■ DESCRIPTION OF THE TASK
Each line from the one containing "(507, 379) = (310, 337): pink hat -> blue hat" through the end of the records below must be repeated exactly, and no other line.

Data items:
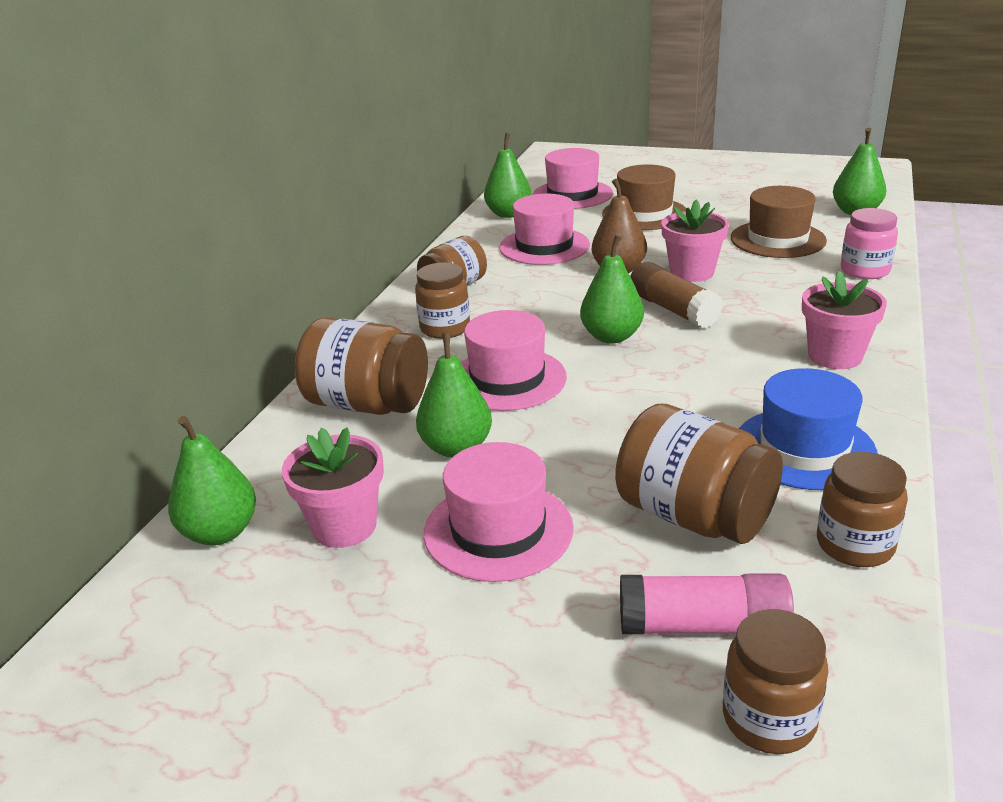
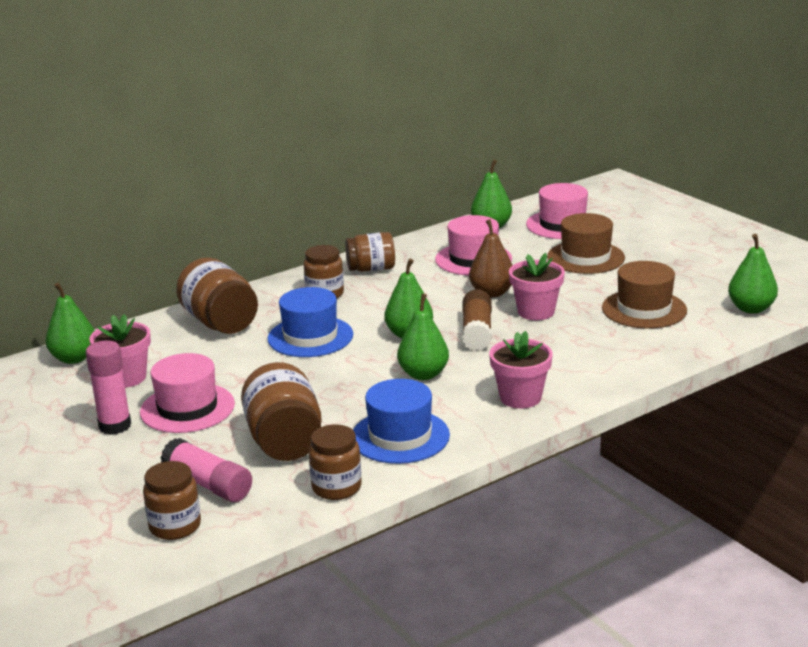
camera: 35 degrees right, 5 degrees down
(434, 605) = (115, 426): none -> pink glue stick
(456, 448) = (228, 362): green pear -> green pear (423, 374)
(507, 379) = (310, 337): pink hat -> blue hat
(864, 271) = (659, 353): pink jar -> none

■ SOLVED PROBLEM
(507, 379) = (310, 337): pink hat -> blue hat
(864, 271) = (659, 353): pink jar -> none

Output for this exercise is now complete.